Work to be completed » Work through the records that follow and return each line containing the word "none".

Material for this task »
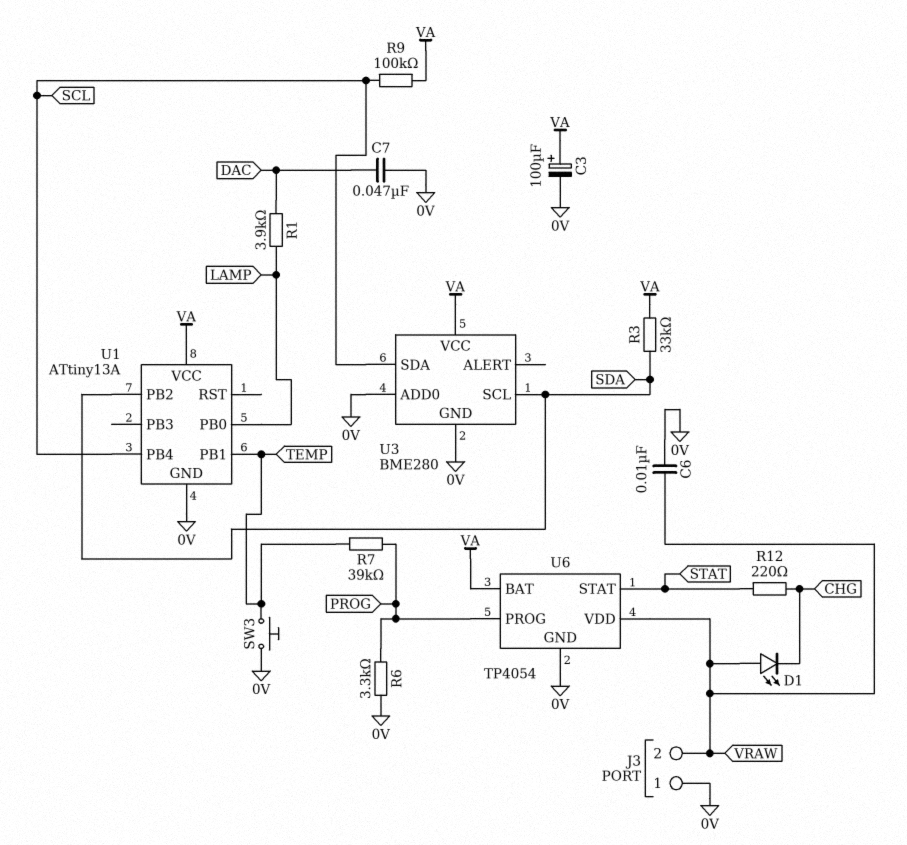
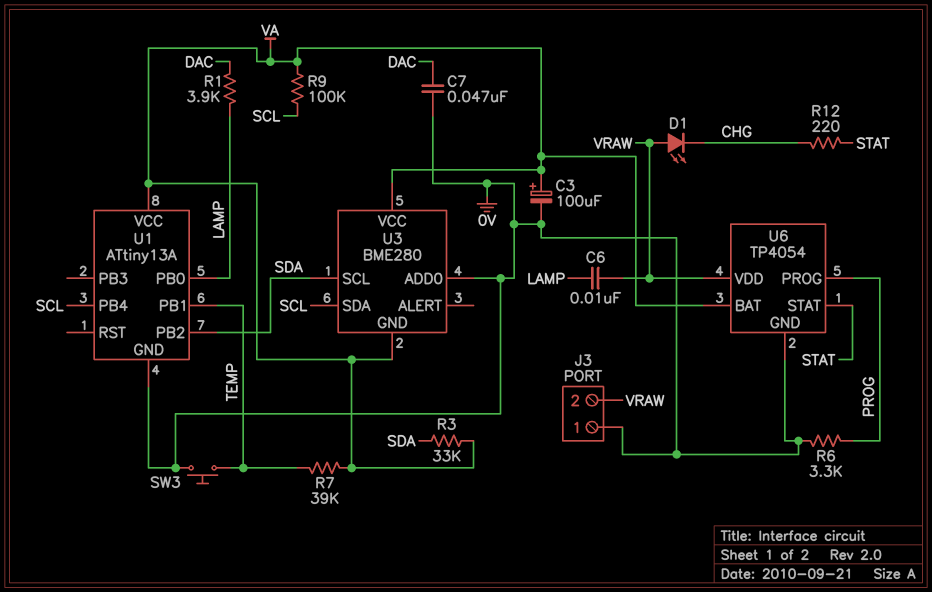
C6: 10nF (0V, VRAW) -> 10nF (LAMP, VRAW)
R7: 39k (PROG, TEMP) -> 39k (TEMP, VA)
U3 pin GND: 0V -> VA

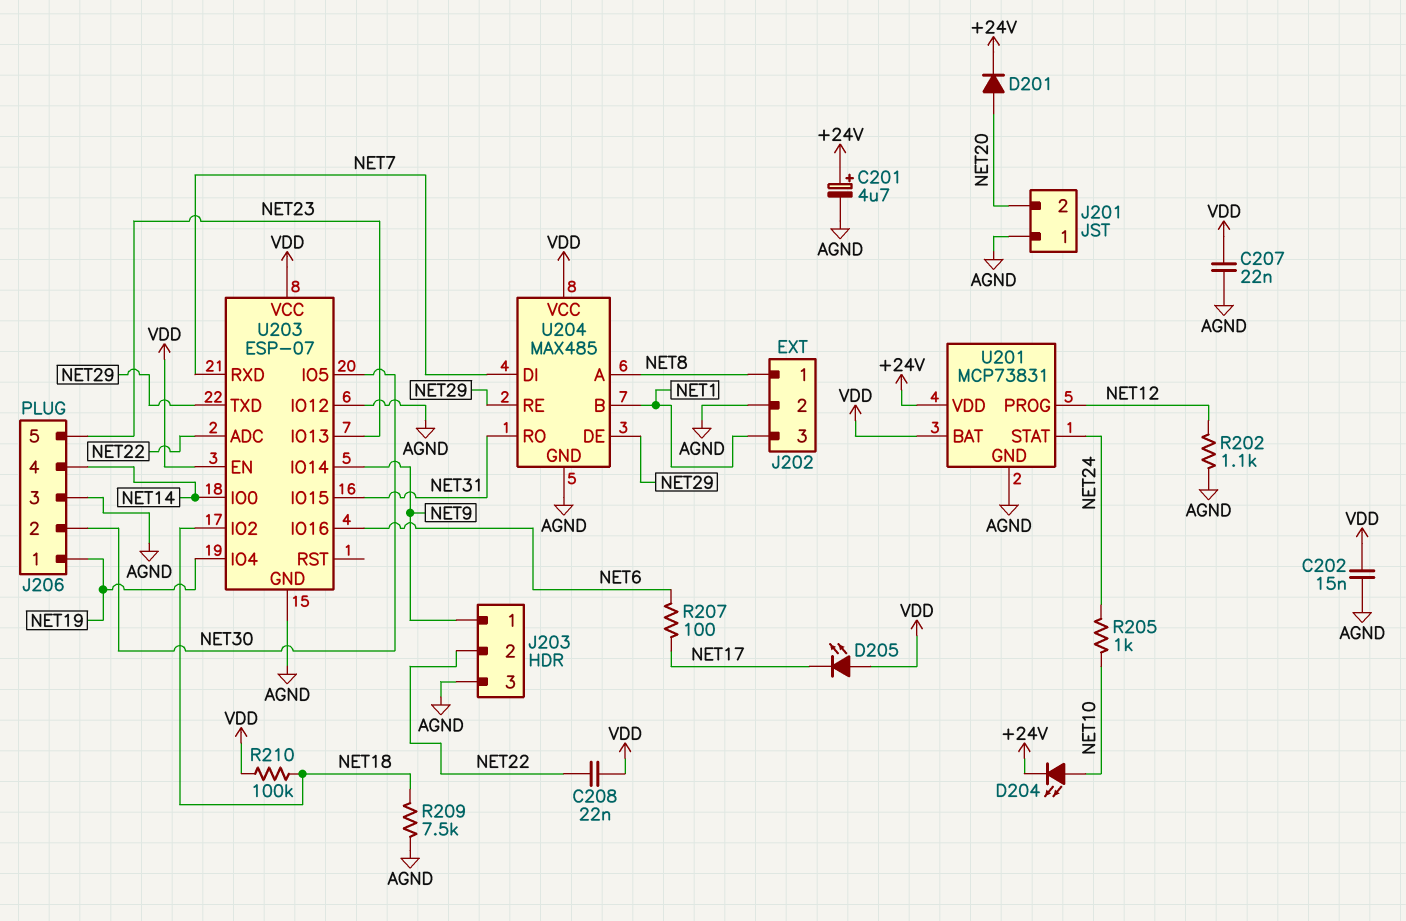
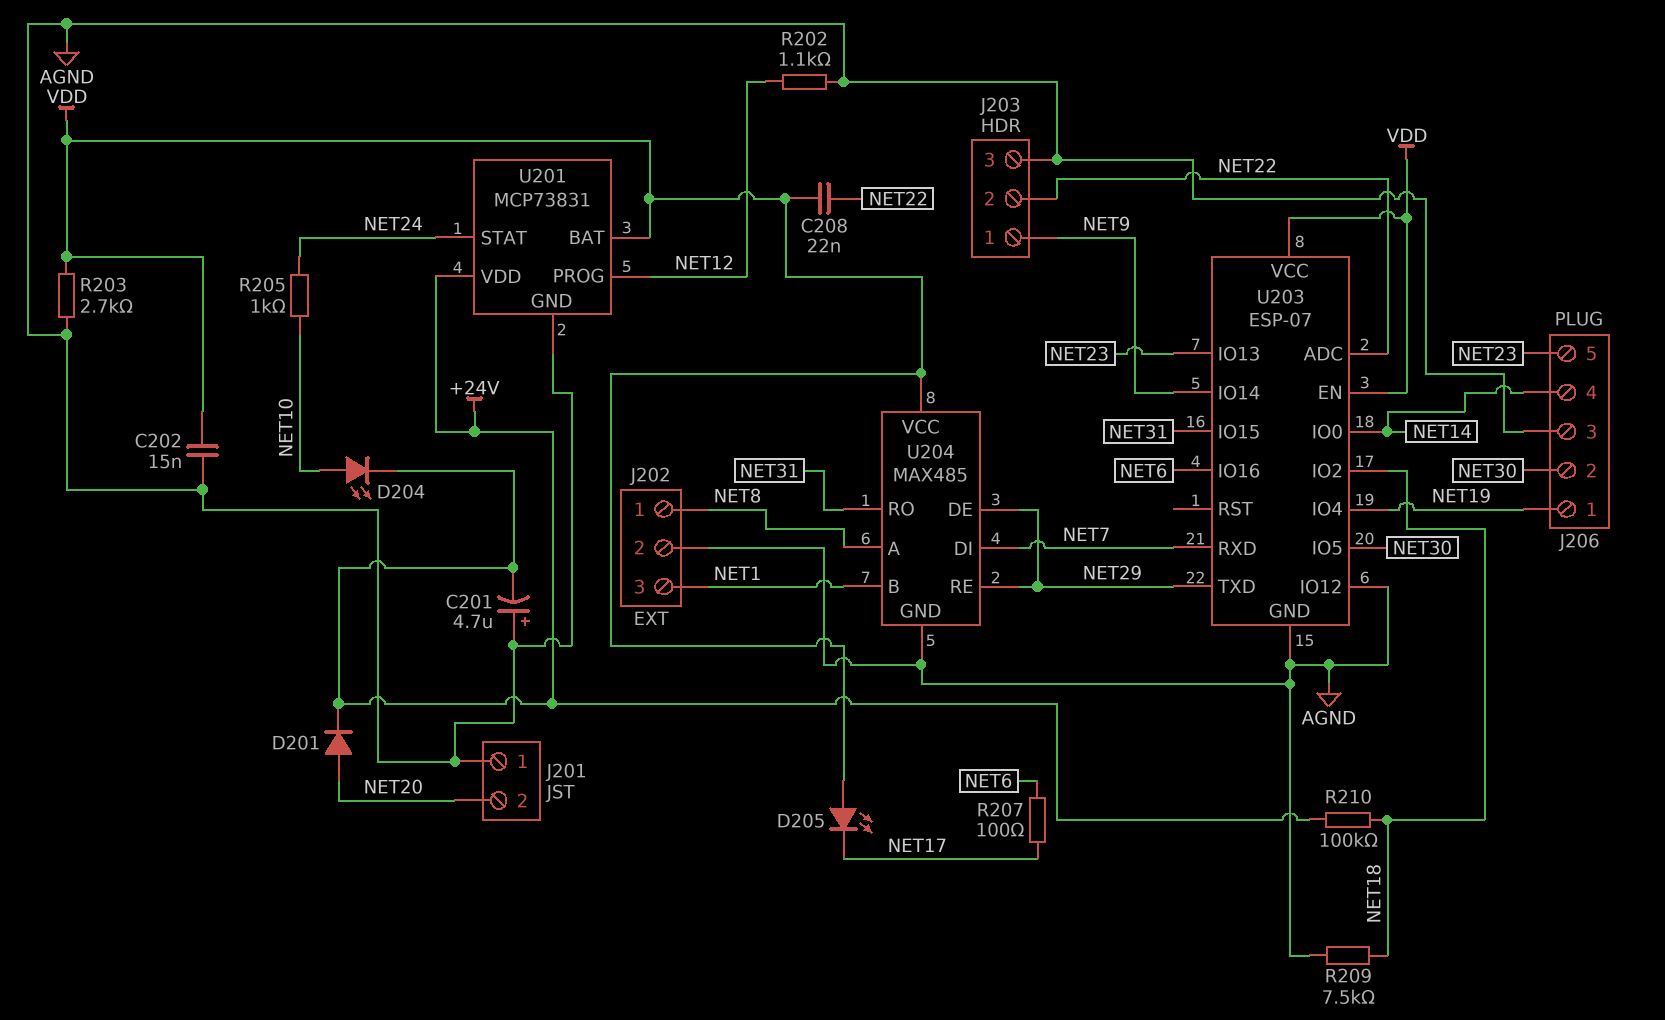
C201: 4.7uF (plus +24V, minus AGND) -> 4.7uF (plus AGND, minus +24V)
C207: 22nF (AGND, VDD) -> none
R203: none -> 2.7k (AGND, VDD)
R210: 100k (NET18, VDD) -> 100k (+24V, NET18)

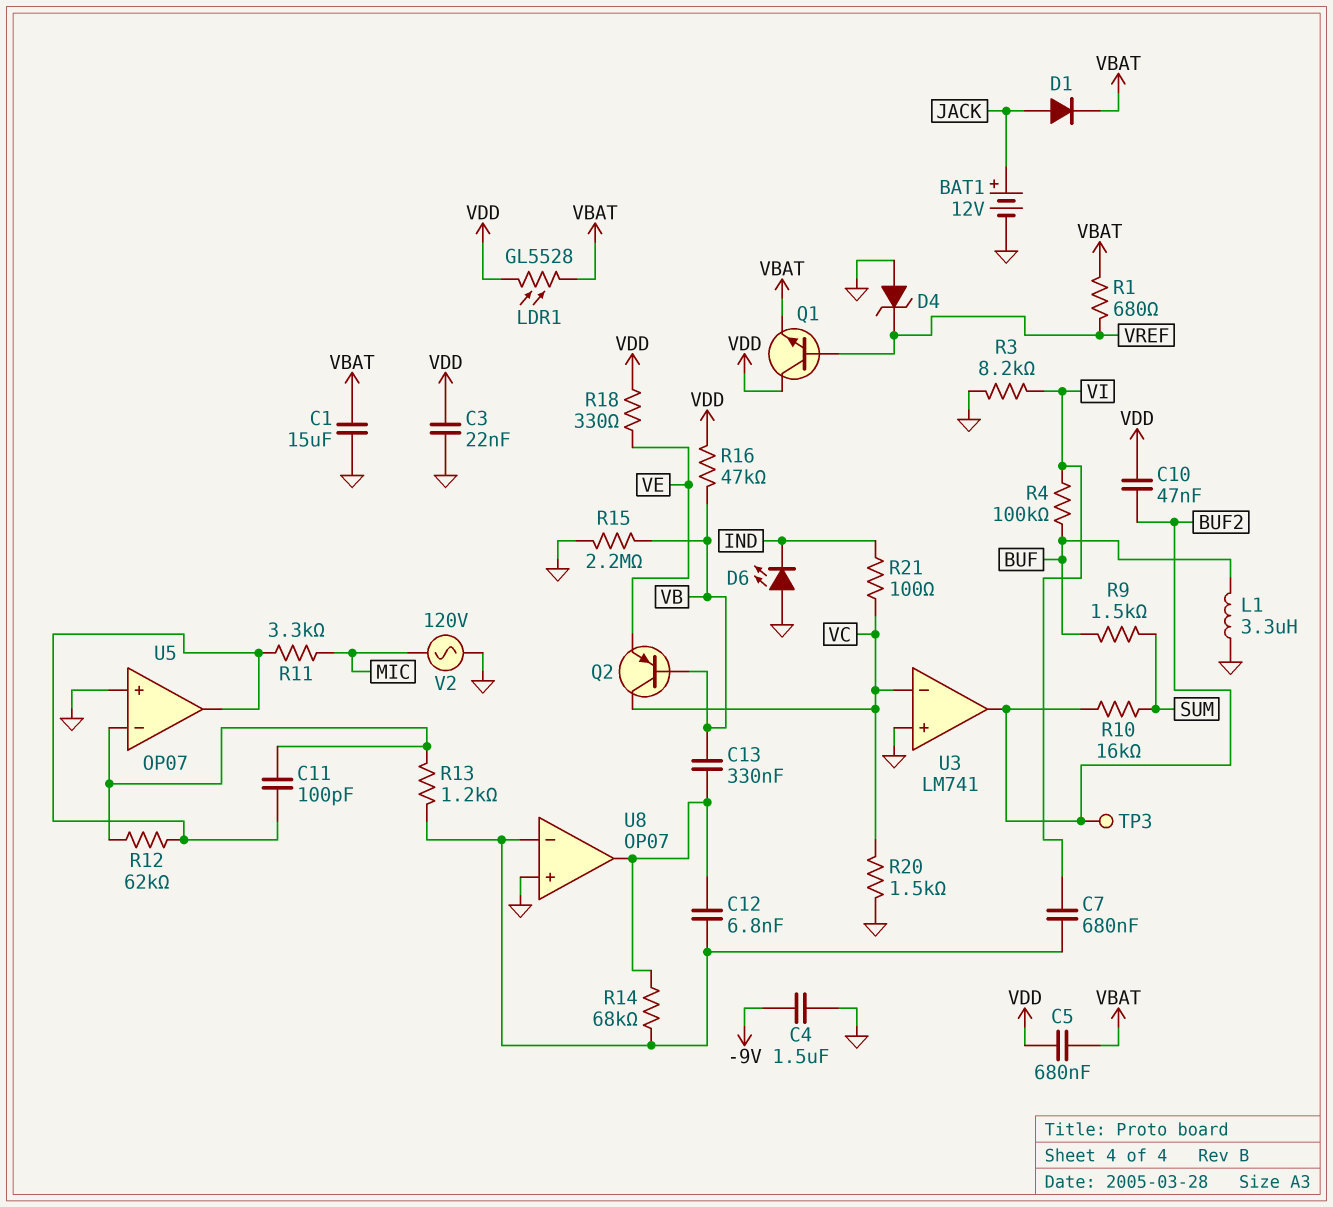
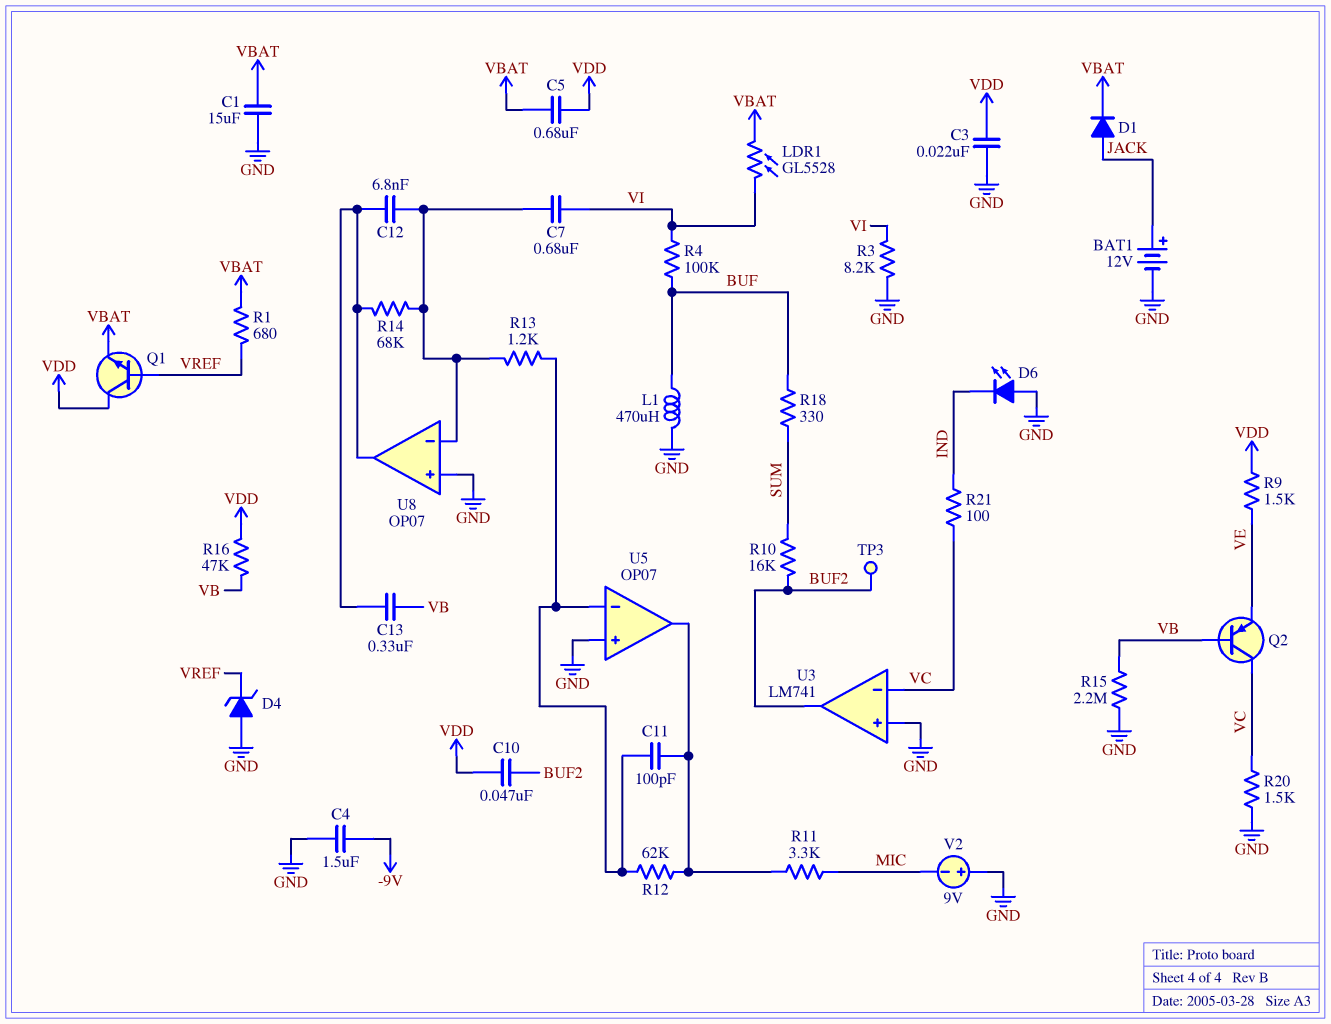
L1: 3.3uH (BUF, GND) -> 470uH (BUF, GND)
LDR1: GL5528 (VBAT, VDD) -> GL5528 (VBAT, VI)
R9: 1.5k (BUF, SUM) -> 1.5k (VDD, VE)
R18: 330 (VDD, VE) -> 330 (BUF, SUM)
V2: AC 120V (GND, MIC) -> 9V (plus GND, minus MIC)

Exercise output »
C207: 22nF (AGND, VDD) -> none
R203: none -> 2.7k (AGND, VDD)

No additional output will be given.